• Work to be completed:
Search the records for the word "calculatrice". Copy every line where it appears.

• Information:

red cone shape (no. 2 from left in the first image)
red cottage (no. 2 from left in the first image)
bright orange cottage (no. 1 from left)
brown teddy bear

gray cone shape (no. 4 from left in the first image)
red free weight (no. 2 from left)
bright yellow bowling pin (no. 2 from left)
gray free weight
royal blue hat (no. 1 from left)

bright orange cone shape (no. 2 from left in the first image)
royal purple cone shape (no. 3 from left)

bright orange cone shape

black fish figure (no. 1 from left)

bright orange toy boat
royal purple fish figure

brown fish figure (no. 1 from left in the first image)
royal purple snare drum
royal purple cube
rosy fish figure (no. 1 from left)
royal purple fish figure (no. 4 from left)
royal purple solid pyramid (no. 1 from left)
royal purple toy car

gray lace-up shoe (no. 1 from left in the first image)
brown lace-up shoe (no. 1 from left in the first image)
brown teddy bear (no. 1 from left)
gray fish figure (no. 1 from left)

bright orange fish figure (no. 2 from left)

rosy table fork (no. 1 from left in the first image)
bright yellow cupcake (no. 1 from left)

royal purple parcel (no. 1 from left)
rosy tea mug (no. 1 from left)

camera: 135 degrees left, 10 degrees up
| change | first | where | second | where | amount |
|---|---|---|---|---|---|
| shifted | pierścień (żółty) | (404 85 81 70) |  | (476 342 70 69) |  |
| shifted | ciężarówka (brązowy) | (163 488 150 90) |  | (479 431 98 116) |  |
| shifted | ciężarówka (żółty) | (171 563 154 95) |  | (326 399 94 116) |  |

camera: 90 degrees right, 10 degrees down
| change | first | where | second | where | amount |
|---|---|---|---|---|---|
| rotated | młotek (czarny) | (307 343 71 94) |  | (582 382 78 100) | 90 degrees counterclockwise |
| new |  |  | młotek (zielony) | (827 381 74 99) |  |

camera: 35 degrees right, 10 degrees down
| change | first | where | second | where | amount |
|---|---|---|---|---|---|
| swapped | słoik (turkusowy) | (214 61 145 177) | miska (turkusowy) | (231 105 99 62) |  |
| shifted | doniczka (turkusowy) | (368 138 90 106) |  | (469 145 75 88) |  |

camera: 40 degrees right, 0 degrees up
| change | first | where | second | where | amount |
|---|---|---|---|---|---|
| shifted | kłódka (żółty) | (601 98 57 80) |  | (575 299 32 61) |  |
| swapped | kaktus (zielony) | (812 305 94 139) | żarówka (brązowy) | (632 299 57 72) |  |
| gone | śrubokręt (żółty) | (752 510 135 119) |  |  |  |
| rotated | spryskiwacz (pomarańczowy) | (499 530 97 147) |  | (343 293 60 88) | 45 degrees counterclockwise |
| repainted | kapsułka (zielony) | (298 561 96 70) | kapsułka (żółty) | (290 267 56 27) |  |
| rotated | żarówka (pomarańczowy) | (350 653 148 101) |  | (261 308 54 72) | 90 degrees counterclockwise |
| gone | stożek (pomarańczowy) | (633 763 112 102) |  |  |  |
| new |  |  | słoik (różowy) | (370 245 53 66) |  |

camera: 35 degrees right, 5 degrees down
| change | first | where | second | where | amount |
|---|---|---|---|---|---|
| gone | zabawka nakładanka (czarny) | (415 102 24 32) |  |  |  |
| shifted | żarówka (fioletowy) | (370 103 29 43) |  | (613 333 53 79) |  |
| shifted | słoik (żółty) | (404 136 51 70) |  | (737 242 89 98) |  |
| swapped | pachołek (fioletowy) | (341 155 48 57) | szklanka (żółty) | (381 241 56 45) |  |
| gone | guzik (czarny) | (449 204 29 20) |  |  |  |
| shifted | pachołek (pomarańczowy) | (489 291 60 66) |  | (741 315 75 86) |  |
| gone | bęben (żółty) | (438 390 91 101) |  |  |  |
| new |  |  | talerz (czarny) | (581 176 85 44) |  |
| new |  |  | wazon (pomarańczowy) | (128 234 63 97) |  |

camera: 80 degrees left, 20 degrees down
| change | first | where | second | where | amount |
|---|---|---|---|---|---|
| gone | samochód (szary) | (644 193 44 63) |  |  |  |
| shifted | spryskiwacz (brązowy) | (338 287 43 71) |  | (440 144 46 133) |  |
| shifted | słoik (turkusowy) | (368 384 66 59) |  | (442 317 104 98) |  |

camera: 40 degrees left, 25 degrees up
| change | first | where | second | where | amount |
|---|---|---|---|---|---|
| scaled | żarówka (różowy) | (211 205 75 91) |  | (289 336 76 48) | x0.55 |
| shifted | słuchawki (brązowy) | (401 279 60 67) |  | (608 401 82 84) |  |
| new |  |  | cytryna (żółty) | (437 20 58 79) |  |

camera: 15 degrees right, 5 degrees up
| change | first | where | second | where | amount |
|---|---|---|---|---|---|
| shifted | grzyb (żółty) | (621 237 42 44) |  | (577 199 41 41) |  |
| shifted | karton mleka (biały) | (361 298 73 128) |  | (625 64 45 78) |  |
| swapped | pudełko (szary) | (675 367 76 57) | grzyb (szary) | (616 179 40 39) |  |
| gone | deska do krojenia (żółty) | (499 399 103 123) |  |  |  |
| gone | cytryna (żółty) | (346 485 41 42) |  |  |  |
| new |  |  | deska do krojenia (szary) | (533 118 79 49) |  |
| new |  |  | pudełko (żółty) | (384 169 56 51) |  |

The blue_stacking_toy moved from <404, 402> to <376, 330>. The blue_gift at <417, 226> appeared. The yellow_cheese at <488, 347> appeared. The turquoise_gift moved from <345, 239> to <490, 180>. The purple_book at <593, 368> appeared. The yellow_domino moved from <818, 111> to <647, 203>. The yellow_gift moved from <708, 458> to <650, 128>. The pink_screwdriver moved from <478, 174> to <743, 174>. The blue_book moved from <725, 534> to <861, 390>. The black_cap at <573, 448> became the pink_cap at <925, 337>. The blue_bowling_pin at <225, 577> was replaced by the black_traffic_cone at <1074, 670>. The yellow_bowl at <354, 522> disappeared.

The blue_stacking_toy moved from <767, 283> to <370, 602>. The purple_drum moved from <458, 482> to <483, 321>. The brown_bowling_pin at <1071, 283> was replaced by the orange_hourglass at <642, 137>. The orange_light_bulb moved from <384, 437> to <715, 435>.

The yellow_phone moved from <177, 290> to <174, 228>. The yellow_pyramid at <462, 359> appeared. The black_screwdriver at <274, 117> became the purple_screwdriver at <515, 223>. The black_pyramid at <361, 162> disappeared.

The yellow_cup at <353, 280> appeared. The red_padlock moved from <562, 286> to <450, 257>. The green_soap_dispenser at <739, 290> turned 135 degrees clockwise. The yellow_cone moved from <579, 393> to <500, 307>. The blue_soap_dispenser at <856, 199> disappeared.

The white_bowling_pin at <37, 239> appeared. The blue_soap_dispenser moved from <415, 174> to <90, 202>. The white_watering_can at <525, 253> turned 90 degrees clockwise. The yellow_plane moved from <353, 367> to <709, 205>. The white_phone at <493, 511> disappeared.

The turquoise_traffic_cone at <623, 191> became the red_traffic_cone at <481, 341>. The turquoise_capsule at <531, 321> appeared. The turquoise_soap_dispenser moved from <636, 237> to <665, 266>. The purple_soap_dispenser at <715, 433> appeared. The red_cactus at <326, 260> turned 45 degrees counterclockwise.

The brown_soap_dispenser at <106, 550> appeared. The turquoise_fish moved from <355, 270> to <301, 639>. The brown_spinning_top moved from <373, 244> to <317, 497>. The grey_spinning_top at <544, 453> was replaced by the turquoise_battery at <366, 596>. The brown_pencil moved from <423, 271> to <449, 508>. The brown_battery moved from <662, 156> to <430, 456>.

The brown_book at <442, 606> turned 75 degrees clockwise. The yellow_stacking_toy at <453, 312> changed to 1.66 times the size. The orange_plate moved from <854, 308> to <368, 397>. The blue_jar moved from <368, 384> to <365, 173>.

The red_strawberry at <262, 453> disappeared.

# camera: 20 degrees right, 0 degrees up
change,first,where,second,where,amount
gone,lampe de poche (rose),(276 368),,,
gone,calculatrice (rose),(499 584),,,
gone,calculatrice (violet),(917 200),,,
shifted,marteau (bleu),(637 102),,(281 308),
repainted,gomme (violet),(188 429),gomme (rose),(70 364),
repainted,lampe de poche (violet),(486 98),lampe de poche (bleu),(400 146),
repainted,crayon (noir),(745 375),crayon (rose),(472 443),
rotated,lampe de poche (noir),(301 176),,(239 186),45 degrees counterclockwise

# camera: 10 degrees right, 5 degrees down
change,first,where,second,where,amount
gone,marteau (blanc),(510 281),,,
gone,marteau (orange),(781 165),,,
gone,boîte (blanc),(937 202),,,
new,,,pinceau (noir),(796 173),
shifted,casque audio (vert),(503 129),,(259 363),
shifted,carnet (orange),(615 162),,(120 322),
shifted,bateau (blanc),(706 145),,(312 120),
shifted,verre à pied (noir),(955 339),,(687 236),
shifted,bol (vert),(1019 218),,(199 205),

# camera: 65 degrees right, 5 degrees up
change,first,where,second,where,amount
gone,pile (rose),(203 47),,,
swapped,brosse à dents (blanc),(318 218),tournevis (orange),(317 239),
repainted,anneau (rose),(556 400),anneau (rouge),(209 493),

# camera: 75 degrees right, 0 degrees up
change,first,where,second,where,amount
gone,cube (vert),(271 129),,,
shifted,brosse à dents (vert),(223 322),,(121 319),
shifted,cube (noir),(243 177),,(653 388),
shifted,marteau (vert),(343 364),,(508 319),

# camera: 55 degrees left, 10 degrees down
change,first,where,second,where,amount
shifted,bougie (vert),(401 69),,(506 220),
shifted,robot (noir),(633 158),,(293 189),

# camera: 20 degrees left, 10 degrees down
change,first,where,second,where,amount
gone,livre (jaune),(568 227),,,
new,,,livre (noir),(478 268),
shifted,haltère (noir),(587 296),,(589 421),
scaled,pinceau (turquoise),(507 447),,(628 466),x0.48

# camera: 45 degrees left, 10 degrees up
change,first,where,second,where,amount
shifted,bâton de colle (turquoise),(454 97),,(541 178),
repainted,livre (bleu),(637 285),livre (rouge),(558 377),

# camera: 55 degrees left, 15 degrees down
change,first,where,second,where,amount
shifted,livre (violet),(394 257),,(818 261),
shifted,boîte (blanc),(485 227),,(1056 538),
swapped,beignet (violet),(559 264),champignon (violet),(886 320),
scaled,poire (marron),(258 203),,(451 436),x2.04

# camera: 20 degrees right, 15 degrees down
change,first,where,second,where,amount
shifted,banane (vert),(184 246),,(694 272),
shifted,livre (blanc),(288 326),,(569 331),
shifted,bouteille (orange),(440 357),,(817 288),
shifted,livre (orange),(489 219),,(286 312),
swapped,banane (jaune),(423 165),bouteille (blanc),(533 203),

• Output for this task:
gone,calculatrice (rose),(499 584),,,
gone,calculatrice (violet),(917 200),,,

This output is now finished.